++++ RECORDS FOR THE TASK
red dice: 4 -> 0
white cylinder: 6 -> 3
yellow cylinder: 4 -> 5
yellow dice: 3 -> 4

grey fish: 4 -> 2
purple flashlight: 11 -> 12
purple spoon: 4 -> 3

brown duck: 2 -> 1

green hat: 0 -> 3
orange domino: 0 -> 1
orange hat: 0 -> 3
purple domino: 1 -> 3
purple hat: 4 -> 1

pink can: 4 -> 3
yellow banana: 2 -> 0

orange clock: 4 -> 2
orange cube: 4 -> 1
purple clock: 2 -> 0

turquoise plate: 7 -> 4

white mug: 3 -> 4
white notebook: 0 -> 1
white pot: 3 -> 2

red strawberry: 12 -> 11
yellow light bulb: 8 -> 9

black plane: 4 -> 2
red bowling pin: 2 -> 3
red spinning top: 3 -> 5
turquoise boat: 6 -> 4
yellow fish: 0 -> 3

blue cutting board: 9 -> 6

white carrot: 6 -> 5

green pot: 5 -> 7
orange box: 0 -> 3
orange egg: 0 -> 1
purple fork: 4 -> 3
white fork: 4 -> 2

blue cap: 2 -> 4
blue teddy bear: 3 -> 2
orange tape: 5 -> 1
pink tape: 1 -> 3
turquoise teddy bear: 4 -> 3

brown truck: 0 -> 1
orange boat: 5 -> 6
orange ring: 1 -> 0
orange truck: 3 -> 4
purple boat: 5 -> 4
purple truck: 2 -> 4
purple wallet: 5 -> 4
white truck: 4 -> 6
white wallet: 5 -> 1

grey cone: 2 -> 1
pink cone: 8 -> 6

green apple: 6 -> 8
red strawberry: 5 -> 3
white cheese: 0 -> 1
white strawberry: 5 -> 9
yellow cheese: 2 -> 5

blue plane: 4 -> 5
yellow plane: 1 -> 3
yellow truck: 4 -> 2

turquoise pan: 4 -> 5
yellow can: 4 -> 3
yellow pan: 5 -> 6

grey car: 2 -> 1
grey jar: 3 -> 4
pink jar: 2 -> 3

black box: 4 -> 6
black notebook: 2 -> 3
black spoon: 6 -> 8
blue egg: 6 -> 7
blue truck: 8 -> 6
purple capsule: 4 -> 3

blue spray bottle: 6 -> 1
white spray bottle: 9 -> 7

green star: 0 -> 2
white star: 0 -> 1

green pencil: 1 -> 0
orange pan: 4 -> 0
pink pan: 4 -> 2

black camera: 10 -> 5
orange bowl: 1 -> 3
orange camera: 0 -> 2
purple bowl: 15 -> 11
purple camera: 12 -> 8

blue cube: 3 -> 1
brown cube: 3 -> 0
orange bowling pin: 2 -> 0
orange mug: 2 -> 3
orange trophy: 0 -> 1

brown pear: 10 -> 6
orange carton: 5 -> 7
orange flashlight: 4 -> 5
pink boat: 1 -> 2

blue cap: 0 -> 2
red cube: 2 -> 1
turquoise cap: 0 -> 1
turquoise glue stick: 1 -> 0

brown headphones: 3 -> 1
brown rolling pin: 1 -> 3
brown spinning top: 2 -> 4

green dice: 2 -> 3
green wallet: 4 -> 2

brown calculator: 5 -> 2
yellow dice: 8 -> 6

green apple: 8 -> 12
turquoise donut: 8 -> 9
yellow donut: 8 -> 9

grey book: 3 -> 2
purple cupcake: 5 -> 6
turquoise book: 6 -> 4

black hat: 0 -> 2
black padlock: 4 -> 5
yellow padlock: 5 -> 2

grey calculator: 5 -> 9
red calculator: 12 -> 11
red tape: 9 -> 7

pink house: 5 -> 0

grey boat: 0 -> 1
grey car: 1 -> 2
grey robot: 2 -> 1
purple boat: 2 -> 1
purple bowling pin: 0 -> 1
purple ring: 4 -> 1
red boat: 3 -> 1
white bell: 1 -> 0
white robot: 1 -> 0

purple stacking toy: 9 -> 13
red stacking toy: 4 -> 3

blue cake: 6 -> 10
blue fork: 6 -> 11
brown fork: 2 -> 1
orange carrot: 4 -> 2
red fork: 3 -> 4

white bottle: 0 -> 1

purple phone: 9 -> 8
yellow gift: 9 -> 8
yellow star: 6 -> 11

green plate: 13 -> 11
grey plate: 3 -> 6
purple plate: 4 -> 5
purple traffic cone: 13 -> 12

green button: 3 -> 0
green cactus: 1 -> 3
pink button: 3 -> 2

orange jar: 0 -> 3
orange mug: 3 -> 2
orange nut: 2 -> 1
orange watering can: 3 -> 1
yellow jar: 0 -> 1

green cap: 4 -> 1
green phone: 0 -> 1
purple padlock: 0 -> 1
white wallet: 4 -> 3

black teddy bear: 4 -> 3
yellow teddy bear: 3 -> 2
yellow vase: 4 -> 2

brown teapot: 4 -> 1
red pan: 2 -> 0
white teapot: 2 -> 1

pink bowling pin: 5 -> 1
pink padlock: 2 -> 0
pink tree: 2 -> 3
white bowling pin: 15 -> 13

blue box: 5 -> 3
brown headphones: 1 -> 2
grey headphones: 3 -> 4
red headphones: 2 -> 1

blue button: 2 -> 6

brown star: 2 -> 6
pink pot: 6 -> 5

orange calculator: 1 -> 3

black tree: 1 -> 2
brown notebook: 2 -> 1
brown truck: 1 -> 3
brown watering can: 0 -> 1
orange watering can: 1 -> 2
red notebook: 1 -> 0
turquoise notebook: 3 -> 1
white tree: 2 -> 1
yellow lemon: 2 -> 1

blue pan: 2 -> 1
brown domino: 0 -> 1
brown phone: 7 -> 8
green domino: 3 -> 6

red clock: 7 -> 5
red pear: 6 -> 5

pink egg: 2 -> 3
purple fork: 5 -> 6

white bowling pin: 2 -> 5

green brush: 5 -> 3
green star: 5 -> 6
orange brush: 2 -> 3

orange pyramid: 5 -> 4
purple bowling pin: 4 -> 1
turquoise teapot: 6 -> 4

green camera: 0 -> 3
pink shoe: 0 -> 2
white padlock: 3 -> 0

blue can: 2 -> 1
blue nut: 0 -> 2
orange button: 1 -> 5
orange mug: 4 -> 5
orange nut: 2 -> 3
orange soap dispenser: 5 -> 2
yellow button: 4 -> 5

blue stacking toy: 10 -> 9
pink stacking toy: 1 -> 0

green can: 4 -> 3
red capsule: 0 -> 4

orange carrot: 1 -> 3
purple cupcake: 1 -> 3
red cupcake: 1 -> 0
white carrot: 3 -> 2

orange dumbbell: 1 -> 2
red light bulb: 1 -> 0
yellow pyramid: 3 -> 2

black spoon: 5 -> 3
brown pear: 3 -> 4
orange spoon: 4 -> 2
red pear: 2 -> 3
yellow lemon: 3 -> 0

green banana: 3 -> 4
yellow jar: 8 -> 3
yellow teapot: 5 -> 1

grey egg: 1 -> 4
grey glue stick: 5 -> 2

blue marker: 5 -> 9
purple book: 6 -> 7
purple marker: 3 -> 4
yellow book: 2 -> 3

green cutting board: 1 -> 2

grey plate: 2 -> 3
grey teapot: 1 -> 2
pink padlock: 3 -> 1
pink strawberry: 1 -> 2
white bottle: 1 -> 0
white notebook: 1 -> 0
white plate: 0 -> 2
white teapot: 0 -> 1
++++++++
In this exercise, every line of the listing is to be output exactly.

- TASK RESPONSE
red dice: 4 -> 0
white cylinder: 6 -> 3
yellow cylinder: 4 -> 5
yellow dice: 3 -> 4

grey fish: 4 -> 2
purple flashlight: 11 -> 12
purple spoon: 4 -> 3

brown duck: 2 -> 1

green hat: 0 -> 3
orange domino: 0 -> 1
orange hat: 0 -> 3
purple domino: 1 -> 3
purple hat: 4 -> 1

pink can: 4 -> 3
yellow banana: 2 -> 0

orange clock: 4 -> 2
orange cube: 4 -> 1
purple clock: 2 -> 0

turquoise plate: 7 -> 4

white mug: 3 -> 4
white notebook: 0 -> 1
white pot: 3 -> 2

red strawberry: 12 -> 11
yellow light bulb: 8 -> 9

black plane: 4 -> 2
red bowling pin: 2 -> 3
red spinning top: 3 -> 5
turquoise boat: 6 -> 4
yellow fish: 0 -> 3

blue cutting board: 9 -> 6

white carrot: 6 -> 5

green pot: 5 -> 7
orange box: 0 -> 3
orange egg: 0 -> 1
purple fork: 4 -> 3
white fork: 4 -> 2

blue cap: 2 -> 4
blue teddy bear: 3 -> 2
orange tape: 5 -> 1
pink tape: 1 -> 3
turquoise teddy bear: 4 -> 3

brown truck: 0 -> 1
orange boat: 5 -> 6
orange ring: 1 -> 0
orange truck: 3 -> 4
purple boat: 5 -> 4
purple truck: 2 -> 4
purple wallet: 5 -> 4
white truck: 4 -> 6
white wallet: 5 -> 1

grey cone: 2 -> 1
pink cone: 8 -> 6

green apple: 6 -> 8
red strawberry: 5 -> 3
white cheese: 0 -> 1
white strawberry: 5 -> 9
yellow cheese: 2 -> 5

blue plane: 4 -> 5
yellow plane: 1 -> 3
yellow truck: 4 -> 2

turquoise pan: 4 -> 5
yellow can: 4 -> 3
yellow pan: 5 -> 6

grey car: 2 -> 1
grey jar: 3 -> 4
pink jar: 2 -> 3

black box: 4 -> 6
black notebook: 2 -> 3
black spoon: 6 -> 8
blue egg: 6 -> 7
blue truck: 8 -> 6
purple capsule: 4 -> 3

blue spray bottle: 6 -> 1
white spray bottle: 9 -> 7

green star: 0 -> 2
white star: 0 -> 1

green pencil: 1 -> 0
orange pan: 4 -> 0
pink pan: 4 -> 2

black camera: 10 -> 5
orange bowl: 1 -> 3
orange camera: 0 -> 2
purple bowl: 15 -> 11
purple camera: 12 -> 8

blue cube: 3 -> 1
brown cube: 3 -> 0
orange bowling pin: 2 -> 0
orange mug: 2 -> 3
orange trophy: 0 -> 1

brown pear: 10 -> 6
orange carton: 5 -> 7
orange flashlight: 4 -> 5
pink boat: 1 -> 2

blue cap: 0 -> 2
red cube: 2 -> 1
turquoise cap: 0 -> 1
turquoise glue stick: 1 -> 0

brown headphones: 3 -> 1
brown rolling pin: 1 -> 3
brown spinning top: 2 -> 4

green dice: 2 -> 3
green wallet: 4 -> 2

brown calculator: 5 -> 2
yellow dice: 8 -> 6

green apple: 8 -> 12
turquoise donut: 8 -> 9
yellow donut: 8 -> 9

grey book: 3 -> 2
purple cupcake: 5 -> 6
turquoise book: 6 -> 4

black hat: 0 -> 2
black padlock: 4 -> 5
yellow padlock: 5 -> 2

grey calculator: 5 -> 9
red calculator: 12 -> 11
red tape: 9 -> 7

pink house: 5 -> 0

grey boat: 0 -> 1
grey car: 1 -> 2
grey robot: 2 -> 1
purple boat: 2 -> 1
purple bowling pin: 0 -> 1
purple ring: 4 -> 1
red boat: 3 -> 1
white bell: 1 -> 0
white robot: 1 -> 0

purple stacking toy: 9 -> 13
red stacking toy: 4 -> 3

blue cake: 6 -> 10
blue fork: 6 -> 11
brown fork: 2 -> 1
orange carrot: 4 -> 2
red fork: 3 -> 4

white bottle: 0 -> 1

purple phone: 9 -> 8
yellow gift: 9 -> 8
yellow star: 6 -> 11

green plate: 13 -> 11
grey plate: 3 -> 6
purple plate: 4 -> 5
purple traffic cone: 13 -> 12

green button: 3 -> 0
green cactus: 1 -> 3
pink button: 3 -> 2

orange jar: 0 -> 3
orange mug: 3 -> 2
orange nut: 2 -> 1
orange watering can: 3 -> 1
yellow jar: 0 -> 1

green cap: 4 -> 1
green phone: 0 -> 1
purple padlock: 0 -> 1
white wallet: 4 -> 3

black teddy bear: 4 -> 3
yellow teddy bear: 3 -> 2
yellow vase: 4 -> 2

brown teapot: 4 -> 1
red pan: 2 -> 0
white teapot: 2 -> 1

pink bowling pin: 5 -> 1
pink padlock: 2 -> 0
pink tree: 2 -> 3
white bowling pin: 15 -> 13

blue box: 5 -> 3
brown headphones: 1 -> 2
grey headphones: 3 -> 4
red headphones: 2 -> 1

blue button: 2 -> 6

brown star: 2 -> 6
pink pot: 6 -> 5

orange calculator: 1 -> 3

black tree: 1 -> 2
brown notebook: 2 -> 1
brown truck: 1 -> 3
brown watering can: 0 -> 1
orange watering can: 1 -> 2
red notebook: 1 -> 0
turquoise notebook: 3 -> 1
white tree: 2 -> 1
yellow lemon: 2 -> 1

blue pan: 2 -> 1
brown domino: 0 -> 1
brown phone: 7 -> 8
green domino: 3 -> 6

red clock: 7 -> 5
red pear: 6 -> 5

pink egg: 2 -> 3
purple fork: 5 -> 6

white bowling pin: 2 -> 5

green brush: 5 -> 3
green star: 5 -> 6
orange brush: 2 -> 3

orange pyramid: 5 -> 4
purple bowling pin: 4 -> 1
turquoise teapot: 6 -> 4

green camera: 0 -> 3
pink shoe: 0 -> 2
white padlock: 3 -> 0

blue can: 2 -> 1
blue nut: 0 -> 2
orange button: 1 -> 5
orange mug: 4 -> 5
orange nut: 2 -> 3
orange soap dispenser: 5 -> 2
yellow button: 4 -> 5

blue stacking toy: 10 -> 9
pink stacking toy: 1 -> 0

green can: 4 -> 3
red capsule: 0 -> 4

orange carrot: 1 -> 3
purple cupcake: 1 -> 3
red cupcake: 1 -> 0
white carrot: 3 -> 2

orange dumbbell: 1 -> 2
red light bulb: 1 -> 0
yellow pyramid: 3 -> 2

black spoon: 5 -> 3
brown pear: 3 -> 4
orange spoon: 4 -> 2
red pear: 2 -> 3
yellow lemon: 3 -> 0

green banana: 3 -> 4
yellow jar: 8 -> 3
yellow teapot: 5 -> 1

grey egg: 1 -> 4
grey glue stick: 5 -> 2

blue marker: 5 -> 9
purple book: 6 -> 7
purple marker: 3 -> 4
yellow book: 2 -> 3

green cutting board: 1 -> 2

grey plate: 2 -> 3
grey teapot: 1 -> 2
pink padlock: 3 -> 1
pink strawberry: 1 -> 2
white bottle: 1 -> 0
white notebook: 1 -> 0
white plate: 0 -> 2
white teapot: 0 -> 1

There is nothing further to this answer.